**What you need to do**
An exact transcription of all the data is required; the pictures are to be left out.

= Beginning of Section =

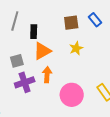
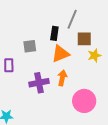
gray line: (15, 21) -> (72, 19), moved
brown square: (71, 23) -> (84, 39), moved
gray square: (17, 61) -> (30, 46), moved

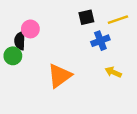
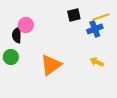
blue cross: (100, 41) -> (95, 29), moved
green circle: (13, 56) -> (11, 57), moved

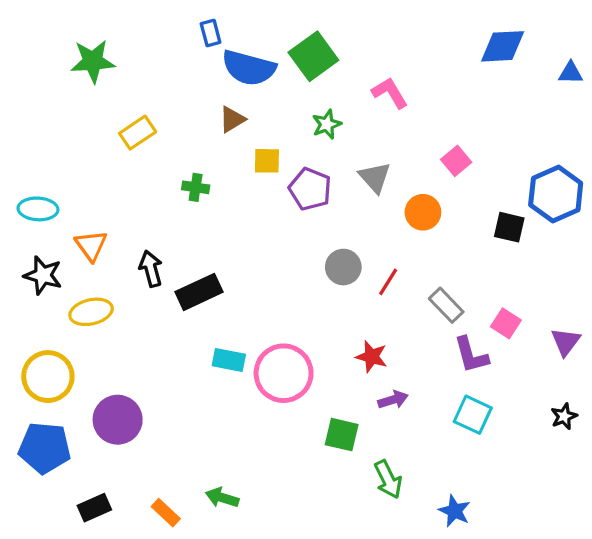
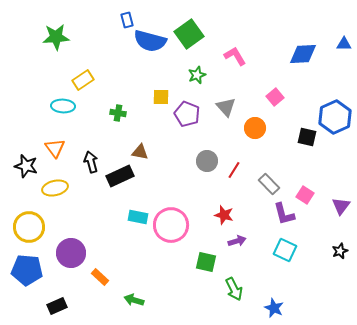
blue diamond: (503, 46) -> (303, 54), moved
brown triangle: (232, 119) -> (140, 152), moved, turned 42
cyan ellipse: (38, 209) -> (63, 106), moved
orange rectangle: (166, 513) -> (100, 277), moved

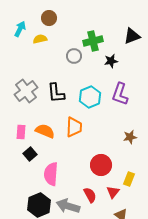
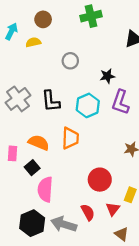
green cross: (93, 41) -> (91, 16), moved
black star: (111, 61) -> (107, 76), moved
pink rectangle: (21, 132) -> (13, 153), moved
black square: (30, 154) -> (32, 168), moved

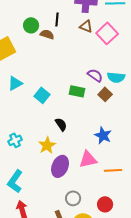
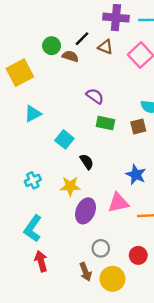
black line: (57, 19) -> (82, 39), turned 40
brown triangle: (86, 26) -> (105, 47), moved
purple semicircle: (95, 75) -> (95, 96), moved
brown square: (105, 94) -> (138, 127), turned 32
cyan square: (42, 95) -> (64, 139), moved
yellow star: (47, 145) -> (70, 186), turned 30

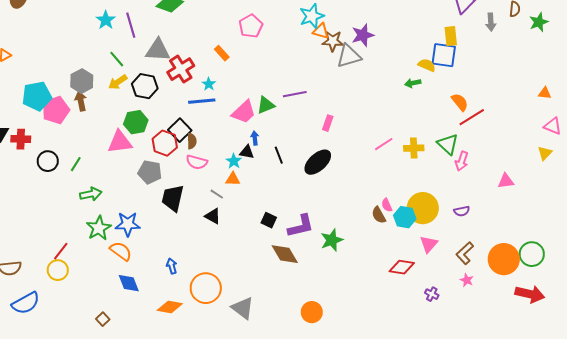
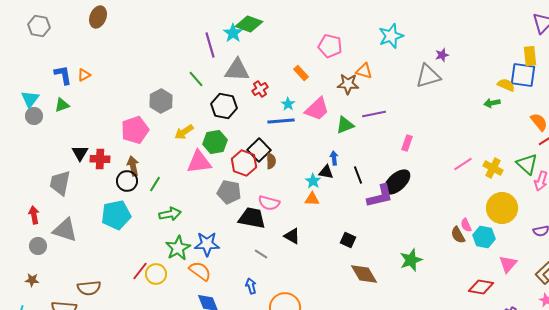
cyan star: (106, 20) -> (233, 33), moved
pink pentagon: (251, 26) -> (330, 46), turned -30
orange triangle: (321, 31) -> (364, 71), moved
purple star: (363, 35) -> (442, 55), size x0.6
brown star: (333, 41) -> (348, 84), moved
red cross: (181, 69) -> (260, 89), size x0.6
yellow arrow: (118, 82) -> (184, 132), moved
cyan pentagon: (37, 96) -> (116, 215), moved
brown arrow: (81, 101) -> (133, 166), moved
pink trapezoid: (244, 112) -> (317, 109), moved
yellow cross: (414, 148) -> (493, 168), turned 30
pink semicircle: (197, 162) -> (269, 203), moved
gray line: (217, 194) -> (261, 254), moved
black trapezoid: (173, 198) -> (252, 218), turned 88
yellow circle: (423, 208) -> (502, 208), moved
purple L-shape: (301, 226) -> (380, 196), moved
yellow circle: (58, 270) -> (156, 274), moved

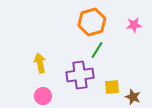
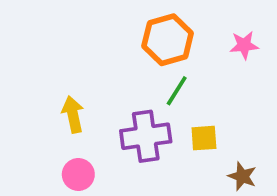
yellow square: (112, 87) -> (204, 138), moved

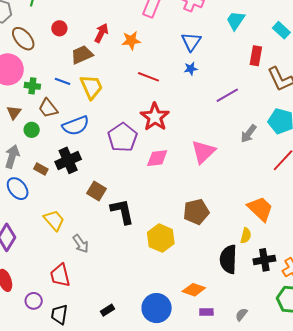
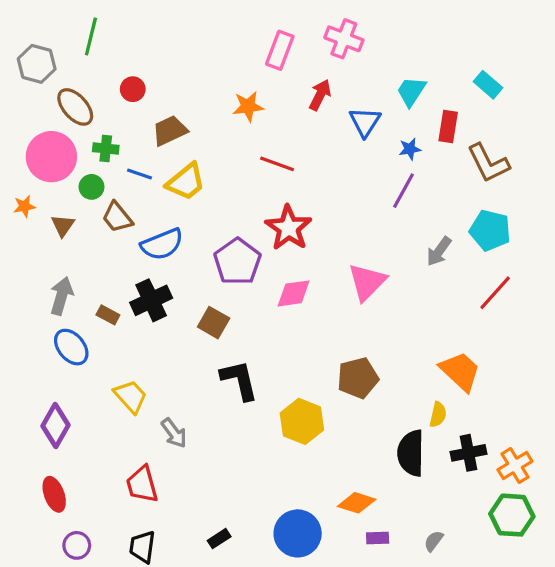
cyan trapezoid: (236, 20) -> (411, 91), moved
red arrow: (101, 33) -> (320, 95), moved
blue triangle: (191, 42) -> (365, 122), moved
blue star: (191, 69) -> (410, 149), moved
green cross: (32, 86) -> (106, 148), moved
yellow trapezoid: (91, 87) -> (186, 182), turned 76
purple line: (227, 95) -> (404, 191), turned -30
green circle: (32, 130) -> (91, 187), moved
brown square: (97, 191) -> (214, 323), moved
purple circle: (34, 301) -> (77, 545), moved

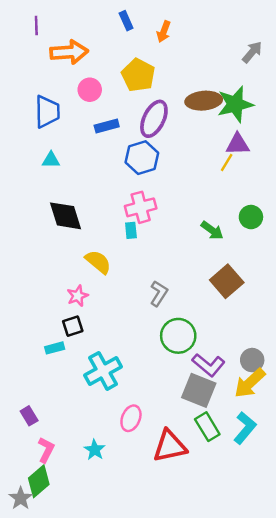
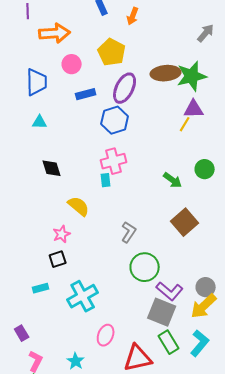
black diamond: (65, 216) -> (52, 168), size x0.7
cyan rectangle: (55, 348) -> (41, 288), moved

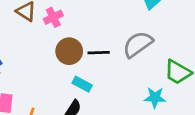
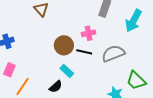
pink cross: (53, 17) -> (89, 33), moved

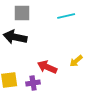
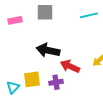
black arrow: (15, 37) -> (48, 50), moved

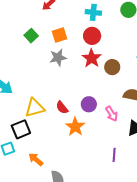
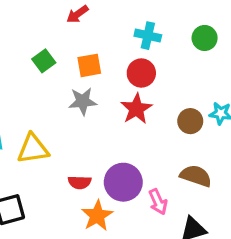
brown circle: (112, 67) -> (190, 121), moved
purple circle: (89, 104) -> (123, 182), size x1.5
yellow triangle: (35, 108) -> (33, 149), moved
red semicircle: (62, 108) -> (80, 182), turned -56

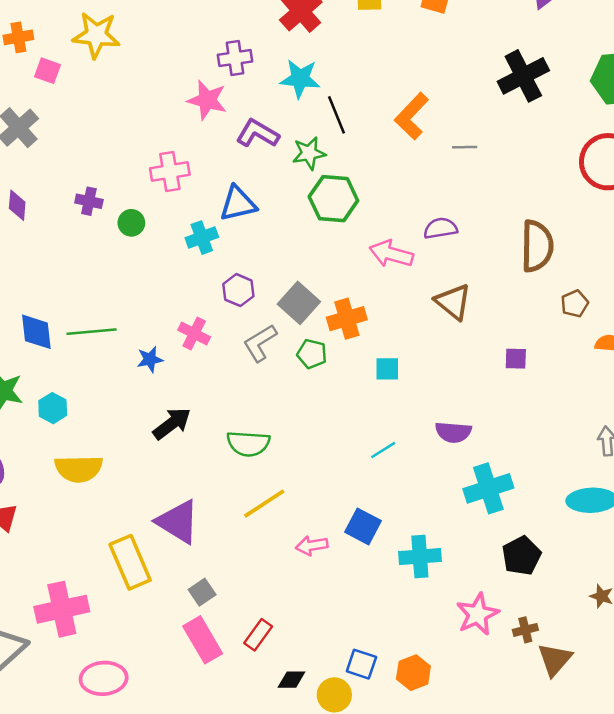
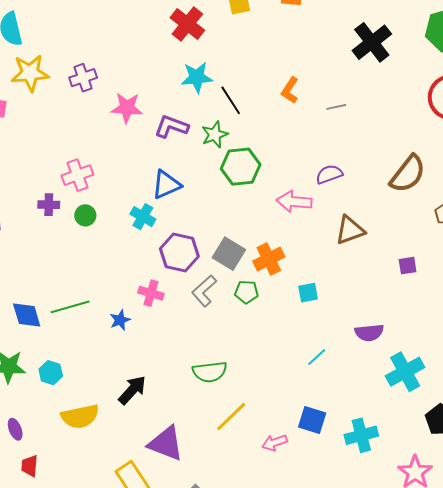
purple cross: (235, 58) -> (83, 78), moved
orange L-shape: (412, 116) -> (290, 90), size x0.7
pink cross: (170, 171) -> (77, 175), moved
cyan cross: (202, 238) -> (143, 217), turned -30
brown semicircle: (537, 246) -> (408, 174), turned 48
purple hexagon: (238, 290) -> (179, 253), size x1.5
brown triangle: (453, 302) -> (350, 230), turned -48
black arrow: (172, 423) -> (132, 390), moved

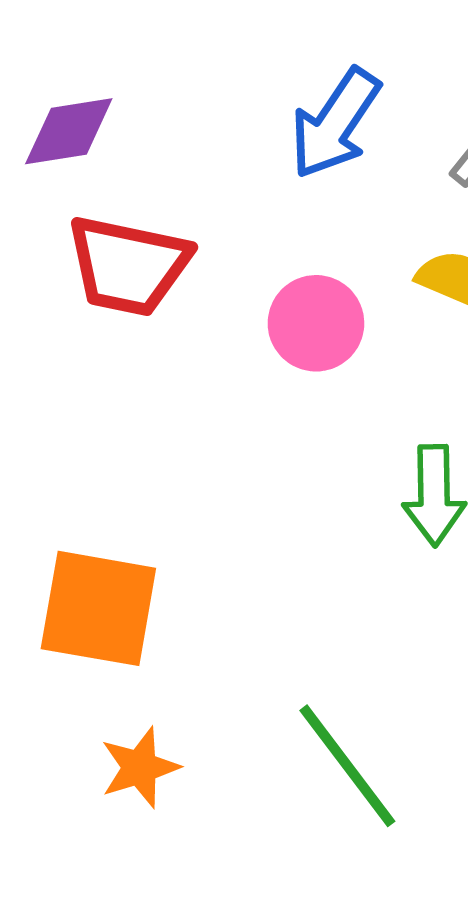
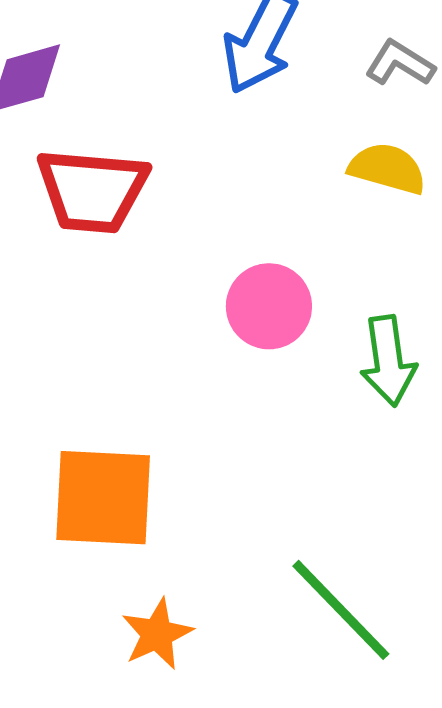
pink circle: (316, 323) -> (269, 306), moved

= End of Section =

**Worked solution**
gray line: (15, 21) -> (72, 19), moved
brown square: (71, 23) -> (84, 39), moved
gray square: (17, 61) -> (30, 46), moved

blue cross: (100, 41) -> (95, 29), moved
green circle: (13, 56) -> (11, 57), moved

blue diamond: (503, 46) -> (303, 54), moved
brown triangle: (232, 119) -> (140, 152), moved, turned 42
cyan ellipse: (38, 209) -> (63, 106), moved
orange rectangle: (166, 513) -> (100, 277), moved

green cross: (93, 41) -> (91, 16), moved
black star: (111, 61) -> (107, 76), moved
pink rectangle: (21, 132) -> (13, 153), moved
black square: (30, 154) -> (32, 168), moved

black line: (57, 19) -> (82, 39), turned 40
brown triangle: (86, 26) -> (105, 47), moved
purple semicircle: (95, 75) -> (95, 96), moved
brown square: (105, 94) -> (138, 127), turned 32
cyan square: (42, 95) -> (64, 139), moved
yellow star: (47, 145) -> (70, 186), turned 30

cyan star: (106, 20) -> (233, 33), moved
pink pentagon: (251, 26) -> (330, 46), turned -30
orange triangle: (321, 31) -> (364, 71), moved
purple star: (363, 35) -> (442, 55), size x0.6
brown star: (333, 41) -> (348, 84), moved
red cross: (181, 69) -> (260, 89), size x0.6
yellow arrow: (118, 82) -> (184, 132), moved
cyan pentagon: (37, 96) -> (116, 215), moved
brown arrow: (81, 101) -> (133, 166), moved
pink trapezoid: (244, 112) -> (317, 109), moved
yellow cross: (414, 148) -> (493, 168), turned 30
pink semicircle: (197, 162) -> (269, 203), moved
gray line: (217, 194) -> (261, 254), moved
black trapezoid: (173, 198) -> (252, 218), turned 88
yellow circle: (423, 208) -> (502, 208), moved
purple L-shape: (301, 226) -> (380, 196), moved
yellow circle: (58, 270) -> (156, 274), moved

yellow square: (112, 87) -> (204, 138), moved

cyan trapezoid: (236, 20) -> (411, 91), moved
red arrow: (101, 33) -> (320, 95), moved
blue triangle: (191, 42) -> (365, 122), moved
blue star: (191, 69) -> (410, 149), moved
green cross: (32, 86) -> (106, 148), moved
yellow trapezoid: (91, 87) -> (186, 182), turned 76
purple line: (227, 95) -> (404, 191), turned -30
green circle: (32, 130) -> (91, 187), moved
brown square: (97, 191) -> (214, 323), moved
purple circle: (34, 301) -> (77, 545), moved

black diamond: (65, 216) -> (52, 168), size x0.7
cyan rectangle: (55, 348) -> (41, 288), moved

pink cross: (53, 17) -> (89, 33), moved

black arrow: (15, 37) -> (48, 50), moved

brown circle: (112, 67) -> (190, 121), moved
purple circle: (89, 104) -> (123, 182), size x1.5
yellow triangle: (35, 108) -> (33, 149), moved
red semicircle: (62, 108) -> (80, 182), turned -56

purple cross: (235, 58) -> (83, 78), moved
orange L-shape: (412, 116) -> (290, 90), size x0.7
pink cross: (170, 171) -> (77, 175), moved
cyan cross: (202, 238) -> (143, 217), turned -30
brown semicircle: (537, 246) -> (408, 174), turned 48
purple hexagon: (238, 290) -> (179, 253), size x1.5
brown triangle: (453, 302) -> (350, 230), turned -48
black arrow: (172, 423) -> (132, 390), moved

pink circle: (316, 323) -> (269, 306), moved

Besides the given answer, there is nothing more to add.